(Records from a dataset)

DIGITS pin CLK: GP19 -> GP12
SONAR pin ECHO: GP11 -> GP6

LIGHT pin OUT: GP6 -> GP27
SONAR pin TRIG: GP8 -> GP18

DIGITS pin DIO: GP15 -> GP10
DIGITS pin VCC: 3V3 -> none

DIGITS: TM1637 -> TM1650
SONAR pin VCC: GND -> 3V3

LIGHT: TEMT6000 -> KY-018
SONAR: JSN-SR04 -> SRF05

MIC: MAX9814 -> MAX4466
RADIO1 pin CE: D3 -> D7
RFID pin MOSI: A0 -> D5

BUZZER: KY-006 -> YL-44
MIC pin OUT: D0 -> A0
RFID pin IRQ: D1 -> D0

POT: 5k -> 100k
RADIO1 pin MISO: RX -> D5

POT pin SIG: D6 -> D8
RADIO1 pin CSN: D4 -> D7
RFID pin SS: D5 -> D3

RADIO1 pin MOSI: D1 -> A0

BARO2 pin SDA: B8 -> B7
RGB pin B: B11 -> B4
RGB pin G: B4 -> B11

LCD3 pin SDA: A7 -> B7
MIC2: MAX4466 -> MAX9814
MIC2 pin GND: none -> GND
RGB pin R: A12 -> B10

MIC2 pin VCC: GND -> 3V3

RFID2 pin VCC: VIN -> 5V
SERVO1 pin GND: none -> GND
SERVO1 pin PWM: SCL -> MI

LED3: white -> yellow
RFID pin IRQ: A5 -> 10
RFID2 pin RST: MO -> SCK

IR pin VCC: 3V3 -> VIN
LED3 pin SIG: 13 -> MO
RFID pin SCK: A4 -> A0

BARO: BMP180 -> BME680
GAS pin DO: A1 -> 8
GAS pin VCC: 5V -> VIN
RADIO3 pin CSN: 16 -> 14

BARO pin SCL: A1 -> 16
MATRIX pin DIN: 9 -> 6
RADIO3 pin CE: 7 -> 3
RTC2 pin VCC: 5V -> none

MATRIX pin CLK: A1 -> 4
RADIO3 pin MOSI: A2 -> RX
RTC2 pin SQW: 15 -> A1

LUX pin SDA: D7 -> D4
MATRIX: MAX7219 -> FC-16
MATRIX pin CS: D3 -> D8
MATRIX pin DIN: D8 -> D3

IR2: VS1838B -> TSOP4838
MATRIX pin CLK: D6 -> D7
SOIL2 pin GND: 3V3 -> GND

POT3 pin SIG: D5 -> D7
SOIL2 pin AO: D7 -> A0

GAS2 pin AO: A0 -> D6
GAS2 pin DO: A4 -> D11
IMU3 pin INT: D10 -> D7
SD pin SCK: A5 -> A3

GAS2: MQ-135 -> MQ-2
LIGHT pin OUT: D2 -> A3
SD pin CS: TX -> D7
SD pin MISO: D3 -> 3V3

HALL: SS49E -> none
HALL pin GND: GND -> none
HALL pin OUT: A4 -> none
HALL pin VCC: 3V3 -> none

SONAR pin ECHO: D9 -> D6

*WHAT THE TASK ASKS:*
Lines in the data that hold "SONAR" must be located and copied.

*SOLUTION FOR THIS TASK:*
SONAR pin ECHO: GP11 -> GP6
SONAR pin TRIG: GP8 -> GP18
SONAR pin VCC: GND -> 3V3
SONAR: JSN-SR04 -> SRF05
SONAR pin ECHO: D9 -> D6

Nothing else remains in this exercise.